RECORDS FOR THE TASK:
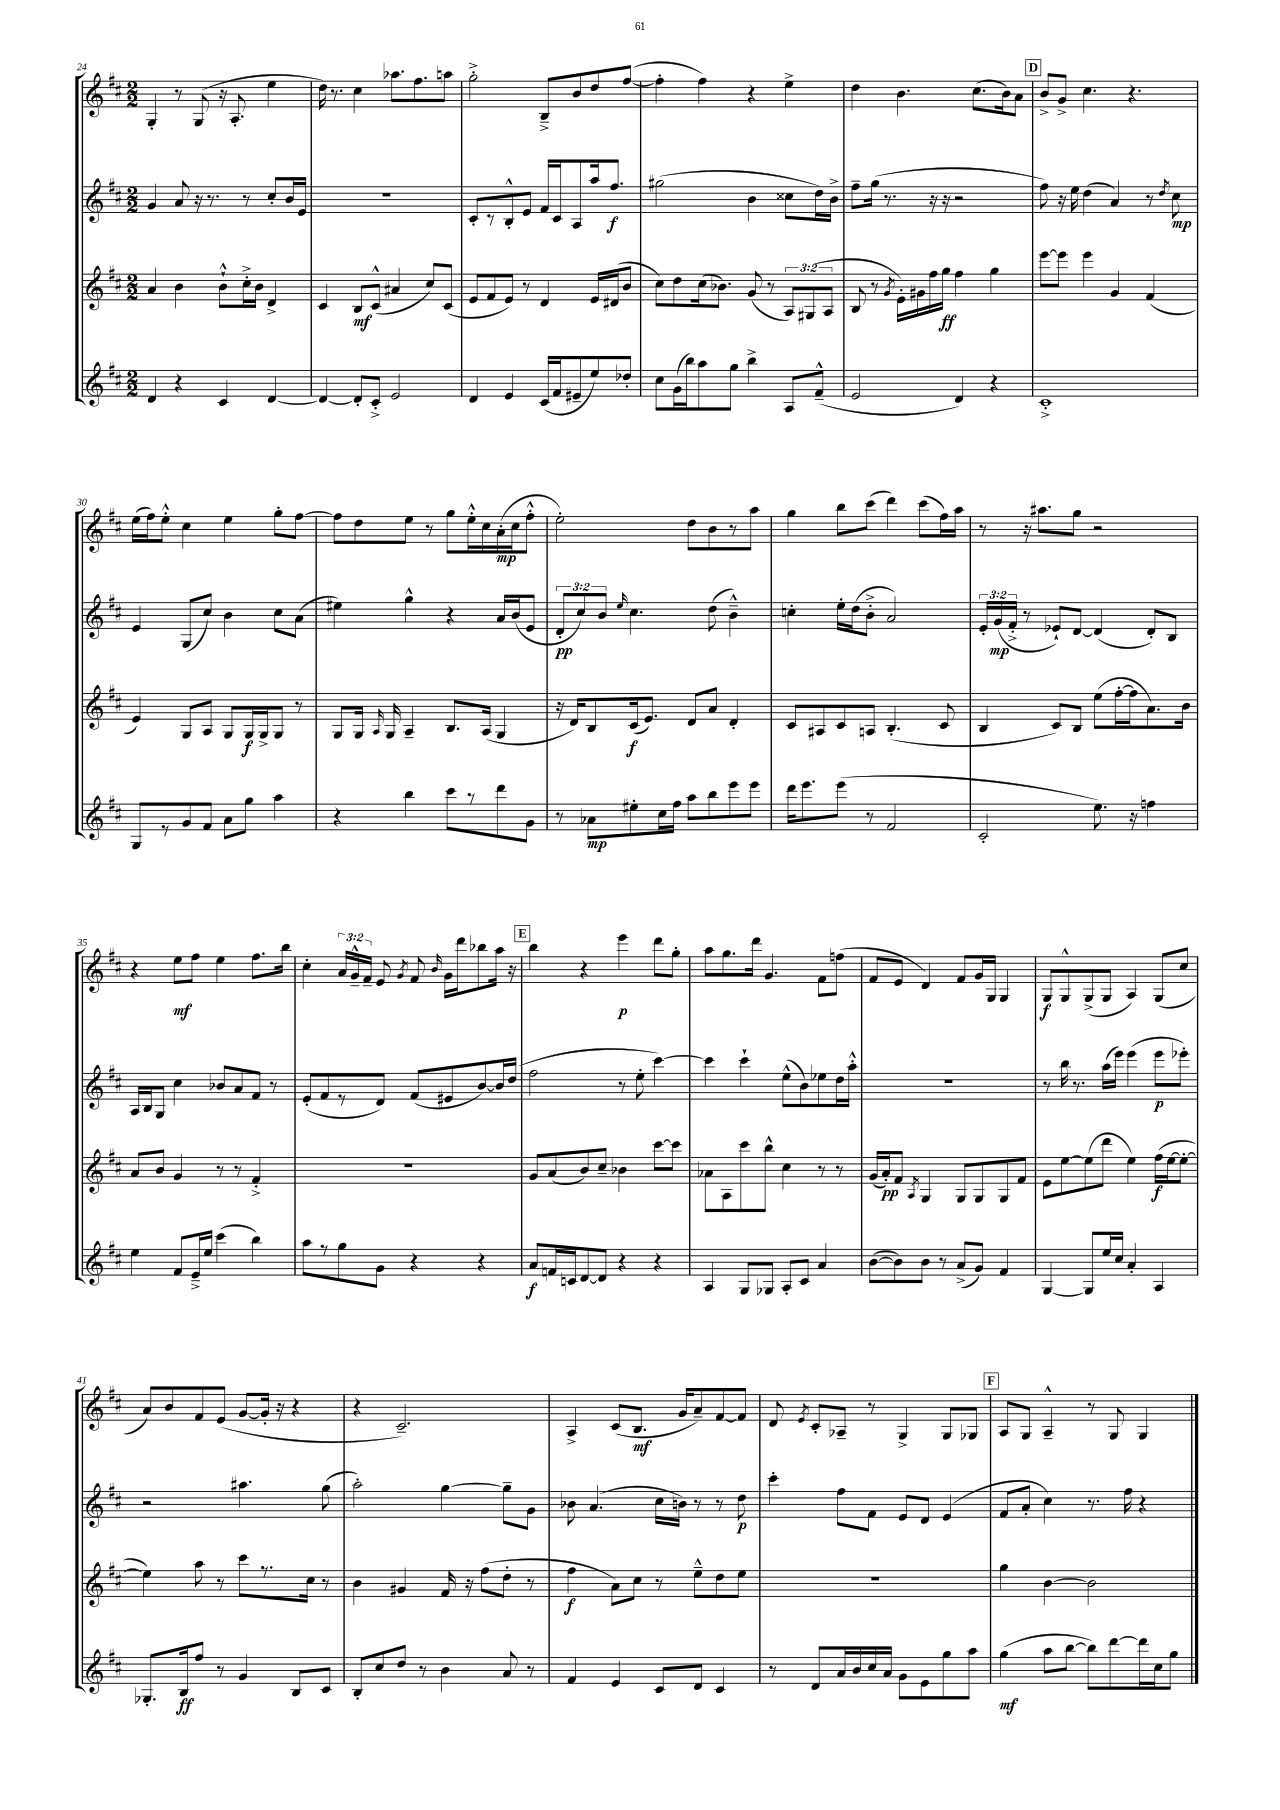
<<
\new StaffGroup <<
\new Staff = "s0" {
    \clef treble \key d \major \numericTimeSignature \time 2/2 \override Staff.TupletNumber.text = #tuplet-number::calc-fraction-text
    \autoBeamOff g4-. r8 g8( r16 a8.-. e''4 |
    d''16) r8. cis''4 aes''8.[ fis''8. a''8] |
    g''2-.-> b8[---> b'8 d''8 fis''8]~( |
    fis''4-. fis''4) r4 e''4-> |
    d''4 b'4. cis''8.[( b'16) a'8] |
    \mark \markup { \box "D" } b'8[-> g'8]-> cis''4. r4. |
    e''16[( fis''16) e''8]-.-^ cis''4 e''4 g''8[-. fis''8]~ |
    fis''8[ d''8 e''8] r8 g''8[ e''16-.-^ cis''16 a'16-.\mp( cis''16 fis''8]-.-^ |
    e''2-.) d''8[ b'8 r8 a''8] |
    g''4 b''8[ cis'''8]( d'''4) cis'''8[( fis''16) a''16] |
    r8 r16 ais''8.[ g''8] r2 |
    r4 e''8[\mf fis''8] e''4 fis''8.[ b''16] |
    cis''4-. \tuplet 3/2 { a'16[ g'16---^ fis'16]-- } e'8 \acciaccatura { g'8 } fis'8 \grace { b'16 } g'16[ d'''16 bes''8 a''16] r16 |
    \mark \markup { \box "E" } b''4 r4 e'''4\p d'''8[ g''8]-. |
    a''8[ g''8. d'''16] g'4. fis'8[ f''8]( |
    fis'8[ e'8] d'4) fis'8[ g'16 g16] g4 |
    g8[\f g8-^ g8->( g8] a4) g8[( cis''8] |
    a'8[) b'8 fis'8 e'8]( g'8[~ g'16]-. r16 r4 |
    r4 cis'2.--) |
    a4-> cis'8[( b8.]\mf g'16[ a'8--) fis'8~ fis'8] |
    d'8 \acciaccatura { e'8 } cis'8[-. aes8]-- r8 g4-> g8[ ges8] |
    \mark \markup { \box "F" } a8[ g8] a4---^ r8 g8 g4 \bar "|." |
}
\new Staff = "s1" {
    \clef treble \key d \major \numericTimeSignature \time 2/2 \override Staff.TupletNumber.text = #tuplet-number::calc-fraction-text
    \autoBeamOff g'4 a'8 r16 r8. r8 cis''8[-. b'16 e'16] |
    R1 |
    cis'8[-. r8 b8-.-^ e'8] fis'16[ cis'16 a8 a''16 fis''8.]\f |
    gis''2( b'4 cisis''8[ d''16) b'16]-> |
    fis''8[-- g''16]( r8. r16 r16 r2 |
    \mark \markup { \box "D" } fis''8) r16 e''16 d''4( a'4) r8 \acciaccatura { d''8 } cis''8\mp |
    e'4 g8[( cis''8]) b'4 cis''8[ a'8]( |
    eis''4) g''4-^ r4 a'16[ b'16( e'8] |
    \tuplet 3/2 { d'8[-.\pp cis''8) b'8] } \grace { e''16 } cis''4. d''8( b'4---^) |
    c''4-. e''16[-. d''16( b'8]-.-> a'2) |
    \tuplet 3/2 { e'16[-. g'16\mp( fis'16]-.-> } r8 ees'8[-!) d'8]~ d'4( d'8[-.) b8] |
    a16[ b16 g8] cis''4 bes'8[ a'8 fis'8] r8 |
    e'8[-.( fis'8 r8 d'8]) fis'8[( eis'8 b'8~) b'16 d''16]( |
    \mark \markup { \box "E" } fis''2 r8 e''8-. cis'''4~) |
    cis'''4 cis'''4-! e''8[-^( b'8) ees''8 d''16 a''16]-.-^ |
    r1 |
    r8 b''16 r8. a''16[( e'''16]) e'''4( e'''8[\p ees'''8]-.) |
    r2 ais''4. g''8( |
    a''2-.) g''4~ g''8[-- g'8] |
    bes'8 a'4.( cis''16[ b'16]) r8 r8 d''8\p |
    cis'''4-. fis''8[ fis'8] e'8[ d'8] e'4( |
    \mark \markup { \box "F" } fis'8[ a'8]-. cis''4) r8. fis''16 r4 \bar "|." |
}
\new Staff = "s2" {
    \clef treble \key d \major \numericTimeSignature \time 2/2 \override Staff.TupletNumber.text = #tuplet-number::calc-fraction-text
    \autoBeamOff a'4 b'4 b'8[-!-^ cis''16-.-> b'16] d'4-> |
    cis'4 b8[\mf cis'8]-^( ais'4 cis''8[) cis'8]( |
    e'8[ fis'8 e'8]) r8 d'4 e'16[ dis'16( b'8] |
    cis''8[) d''8 cis''16( bes'8.]) g'8( r8 \tuplet 3/2 { a8[) gis8( a8] } |
    b8 r8 \acciaccatura { g'8 } e'16[-.) gis'16 fis''16 g''16]\ff fis''4 g''4 |
    \mark \markup { \box "D" } e'''8[~ e'''8] e'''4 g'4 fis'4( |
    e'4) g8[ a8] g8[ g16\f g16-> g8] r8 |
    g8[ g16] \grace { a16 } g16 a4-- b8.[ a16]( g4 |
    r16 d'16[) b8 cis'16\f( e'8.]) d'8[ a'8] d'4-. |
    cis'8[ ais8 cis'8 a8] b4.-.( cis'8 |
    b4 cis'8[) b8] e''8[( fis''16~-. fis''16 a'8.) b'16] |
    a'8[ b'8] g'4 r8 r8 fis'4-.-> |
    R1 |
    \mark \markup { \box "E" } g'8[ a'8( b'8) cis''8]-- bes'4 cis'''8[~ cis'''8] |
    aes'8[ a8 cis'''8 b''8]-^ cis''4 r8 r8 |
    g'16[( a'16-.\pp) fis'8] \acciaccatura { a8 } g4 g8[ g8 g8 fis'8] |
    e'8[ e''8~ e''8( d'''8] e''4) fis''16[\f( e''16~ e''8]~-. |
    e''4) a''8 r8 cis'''8[ r8. cis''16] r8 |
    b'4 gis'4 fis'16 r16 fis''8[( d''8]-. r8 |
    fis''4\f a'8[) cis''8] r8 e''8[---^ d''8 e''8] |
    r1 |
    \mark \markup { \box "F" } g''4 b'4~ b'2 \bar "|." |
}
\new Staff = "s3" {
    \clef treble \key d \major \numericTimeSignature \time 2/2
    \autoBeamOff d'4 r4 cis'4 d'4~ |
    d'4~ d'8[-. cis'8]-.-> e'2 |
    d'4 e'4 cis'16[( fis'16 eis'8-- e''8) des''8]-. |
    cis''8[ g'16( b''16) a''8 g''8] b''4-> a8[ fis'8]---^( |
    e'2 d'4) r4 |
    \mark \markup { \box "D" } cis'1-.-> |
    g8[ r8 g'8 fis'8] a'8[ g''8] a''4 |
    r4 b''4 cis'''8[ r8 d'''8 g'8] |
    r8 aes'8[\mp eis''8-. cis''16 fis''16] a''8[ b''8 e'''8 e'''8] |
    d'''16[ e'''8. e'''8]( r8 fis'2 |
    cis'2-. e''8.) r16 f''4 |
    e''4 fis'8[ e'16---> e''16] cis'''4( b''4) |
    a''8[ r8 g''8 g'8] r4 r4 |
    \mark \markup { \box "E" } a'8[\f f'16 c'16 d'8~ d'8] r4 r4 |
    a4 g8[ ges8] a8[-. cis'8] a'4 |
    b'8[~( b'8) b'8] r8 a'8[->( g'8]) fis'4 |
    g4~ g8[ e''16 cis''16] a'4-. a4 |
    ges8.[-. b16\ff fis''8] r8 g'4 b8[ cis'8] |
    b8[-. cis''8 d''8] r8 b'4 a'8 r8 |
    fis'4 e'4 cis'8[ d'8] cis'4 |
    r8 d'8[ a'16 b'16 cis''16 a'16] g'8[ e'8 g''8 a''8] |
    \mark \markup { \box "F" } g''4\mf( a''8[ b''8]~ b''8[) d'''8~ d'''16 cis''16 g''8] \bar "|." |
}
>>
>>
\layout { \context { \Score currentBarNumber = #24 } }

WHAT YOU ARE ASKED TO DO: Number all of the lines above as a list, skipping any blank ones, and leave the pictures out of your answer.

CORRECT OUTPUT:
1. <<
2. \new StaffGroup <<
3. \new Staff = "s0" {
4.     \clef treble \key d \major \numericTimeSignature \time 2/2 \override Staff.TupletNumber.text = #tuplet-number::calc-fraction-text
5.     \autoBeamOff g4-. r8 g8( r16 a8.-. e''4 |
6.     d''16) r8. cis''4 aes''8.[ fis''8. a''8] |
7.     g''2-.-> b8[---> b'8 d''8 fis''8]~( |
8.     fis''4-. fis''4) r4 e''4-> |
9.     d''4 b'4. cis''8.[( b'16) a'8] |
10.     \mark \markup { \box "D" } b'8[-> g'8]-> cis''4. r4. |
11.     e''16[( fis''16) e''8]-.-^ cis''4 e''4 g''8[-. fis''8]~ |
12.     fis''8[ d''8 e''8] r8 g''8[ e''16-.-^ cis''16 a'16-.\mp( cis''16 fis''8]-.-^ |
13.     e''2-.) d''8[ b'8 r8 a''8] |
14.     g''4 b''8[ cis'''8]( d'''4) cis'''8[( fis''16) a''16] |
15.     r8 r16 ais''8.[ g''8] r2 |
16.     r4 e''8[\mf fis''8] e''4 fis''8.[ b''16] |
17.     cis''4-. \tuplet 3/2 { a'16[ g'16---^ fis'16]-- } e'8 \acciaccatura { g'8 } fis'8 \grace { b'16 } g'16[ d'''16 bes''8 a''16] r16 |
18.     \mark \markup { \box "E" } b''4 r4 e'''4\p d'''8[ g''8]-. |
19.     a''8[ g''8. d'''16] g'4. fis'8[ f''8]( |
20.     fis'8[ e'8] d'4) fis'8[ g'16 g16] g4 |
21.     g8[\f g8-^ g8->( g8] a4) g8[( cis''8] |
22.     a'8[) b'8 fis'8 e'8]( g'8[~ g'16]-. r16 r4 |
23.     r4 cis'2.--) |
24.     a4-> cis'8[( b8.]\mf g'16[ a'8--) fis'8~ fis'8] |
25.     d'8 \acciaccatura { e'8 } cis'8[-. aes8]-- r8 g4-> g8[ ges8] |
26.     \mark \markup { \box "F" } a8[ g8] a4---^ r8 g8 g4 \bar "|." |
27. }
28. \new Staff = "s1" {
29.     \clef treble \key d \major \numericTimeSignature \time 2/2 \override Staff.TupletNumber.text = #tuplet-number::calc-fraction-text
30.     \autoBeamOff g'4 a'8 r16 r8. r8 cis''8[-. b'16 e'16] |
31.     R1 |
32.     cis'8[-. r8 b8-.-^ e'8] fis'16[ cis'16 a8 a''16 fis''8.]\f |
33.     gis''2( b'4 cisis''8[ d''16) b'16]-> |
34.     fis''8[-- g''16]( r8. r16 r16 r2 |
35.     \mark \markup { \box "D" } fis''8) r16 e''16 d''4( a'4) r8 \acciaccatura { d''8 } cis''8\mp |
36.     e'4 g8[( cis''8]) b'4 cis''8[ a'8]( |
37.     eis''4) g''4-^ r4 a'16[ b'16( e'8] |
38.     \tuplet 3/2 { d'8[-.\pp cis''8) b'8] } \grace { e''16 } cis''4. d''8( b'4---^) |
39.     c''4-. e''16[-. d''16( b'8]-.-> a'2) |
40.     \tuplet 3/2 { e'16[-. g'16\mp( fis'16]-.-> } r8 ees'8[-!) d'8]~ d'4( d'8[-.) b8] |
41.     a16[ b16 g8] cis''4 bes'8[ a'8 fis'8] r8 |
42.     e'8[-.( fis'8 r8 d'8]) fis'8[( eis'8 b'8~) b'16 d''16]( |
43.     \mark \markup { \box "E" } fis''2 r8 e''8-. cis'''4~) |
44.     cis'''4 cis'''4-! e''8[-^( b'8) ees''8 d''16 a''16]-.-^ |
45.     r1 |
46.     r8 b''16 r8. a''16[( e'''16]) e'''4( e'''8[\p ees'''8]-.) |
47.     r2 ais''4. g''8( |
48.     a''2-.) g''4~ g''8[-- g'8] |
49.     bes'8 a'4.( cis''16[ b'16]) r8 r8 d''8\p |
50.     cis'''4-. fis''8[ fis'8] e'8[ d'8] e'4( |
51.     \mark \markup { \box "F" } fis'8[ a'8]-. cis''4) r8. fis''16 r4 \bar "|." |
52. }
53. \new Staff = "s2" {
54.     \clef treble \key d \major \numericTimeSignature \time 2/2 \override Staff.TupletNumber.text = #tuplet-number::calc-fraction-text
55.     \autoBeamOff a'4 b'4 b'8[-!-^ cis''16-.-> b'16] d'4-> |
56.     cis'4 b8[\mf cis'8]-^( ais'4 cis''8[) cis'8]( |
57.     e'8[ fis'8 e'8]) r8 d'4 e'16[ dis'16( b'8] |
58.     cis''8[) d''8 cis''16( bes'8.]) g'8( r8 \tuplet 3/2 { a8[) gis8( a8] } |
59.     b8 r8 \acciaccatura { g'8 } e'16[-.) gis'16 fis''16 g''16]\ff fis''4 g''4 |
60.     \mark \markup { \box "D" } e'''8[~ e'''8] e'''4 g'4 fis'4( |
61.     e'4) g8[ a8] g8[ g16\f g16-> g8] r8 |
62.     g8[ g16] \grace { a16 } g16 a4-- b8.[ a16]( g4 |
63.     r16 d'16[) b8 cis'16\f( e'8.]) d'8[ a'8] d'4-. |
64.     cis'8[ ais8 cis'8 a8] b4.-.( cis'8 |
65.     b4 cis'8[) b8] e''8[( fis''16~-. fis''16 a'8.) b'16] |
66.     a'8[ b'8] g'4 r8 r8 fis'4-.-> |
67.     R1 |
68.     \mark \markup { \box "E" } g'8[ a'8( b'8) cis''8]-- bes'4 cis'''8[~ cis'''8] |
69.     aes'8[ a8 cis'''8 b''8]-^ cis''4 r8 r8 |
70.     g'16[( a'16-.\pp) fis'8] \acciaccatura { a8 } g4 g8[ g8 g8 fis'8] |
71.     e'8[ e''8~ e''8( d'''8] e''4) fis''16[\f( e''16~ e''8]~-. |
72.     e''4) a''8 r8 cis'''8[ r8. cis''16] r8 |
73.     b'4 gis'4 fis'16 r16 fis''8[( d''8]-. r8 |
74.     fis''4\f a'8[) cis''8] r8 e''8[---^ d''8 e''8] |
75.     r1 |
76.     \mark \markup { \box "F" } g''4 b'4~ b'2 \bar "|." |
77. }
78. \new Staff = "s3" {
79.     \clef treble \key d \major \numericTimeSignature \time 2/2
80.     \autoBeamOff d'4 r4 cis'4 d'4~ |
81.     d'4~ d'8[-. cis'8]-.-> e'2 |
82.     d'4 e'4 cis'16[( fis'16 eis'8-- e''8) des''8]-. |
83.     cis''8[ g'16( b''16) a''8 g''8] b''4-> a8[ fis'8]---^( |
84.     e'2 d'4) r4 |
85.     \mark \markup { \box "D" } cis'1-.-> |
86.     g8[ r8 g'8 fis'8] a'8[ g''8] a''4 |
87.     r4 b''4 cis'''8[ r8 d'''8 g'8] |
88.     r8 aes'8[\mp eis''8-. cis''16 fis''16] a''8[ b''8 e'''8 e'''8] |
89.     d'''16[ e'''8. e'''8]( r8 fis'2 |
90.     cis'2-. e''8.) r16 f''4 |
91.     e''4 fis'8[ e'16---> e''16] cis'''4( b''4) |
92.     a''8[ r8 g''8 g'8] r4 r4 |
93.     \mark \markup { \box "E" } a'8[\f f'16 c'16 d'8~ d'8] r4 r4 |
94.     a4 g8[ ges8] a8[-. cis'8] a'4 |
95.     b'8[~( b'8) b'8] r8 a'8[->( g'8]) fis'4 |
96.     g4~ g8[ e''16 cis''16] a'4-. a4 |
97.     ges8.[-. b16\ff fis''8] r8 g'4 b8[ cis'8] |
98.     b8[-. cis''8 d''8] r8 b'4 a'8 r8 |
99.     fis'4 e'4 cis'8[ d'8] cis'4 |
100.     r8 d'8[ a'16 b'16 cis''16 a'16] g'8[ e'8 g''8 a''8] |
101.     \mark \markup { \box "F" } g''4\mf( a''8[ b''8]~ b''8[) d'''8~ d'''16 cis''16 g''8] \bar "|." |
102. }
103. >>
104. >>
105. \layout { \context { \Score currentBarNumber = #24 } }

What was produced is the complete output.